== Segment start ==

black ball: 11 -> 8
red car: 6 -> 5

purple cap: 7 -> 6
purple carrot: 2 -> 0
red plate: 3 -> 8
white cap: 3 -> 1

== Segment end ==
== Segment start ==

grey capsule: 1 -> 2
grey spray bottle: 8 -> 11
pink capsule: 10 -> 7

== Segment end ==

■ WHAT THE TASK REQUIRES
Count the lines above that contain the word "grey", and give only that number.

■ RESPONSE TO THIS TASK
2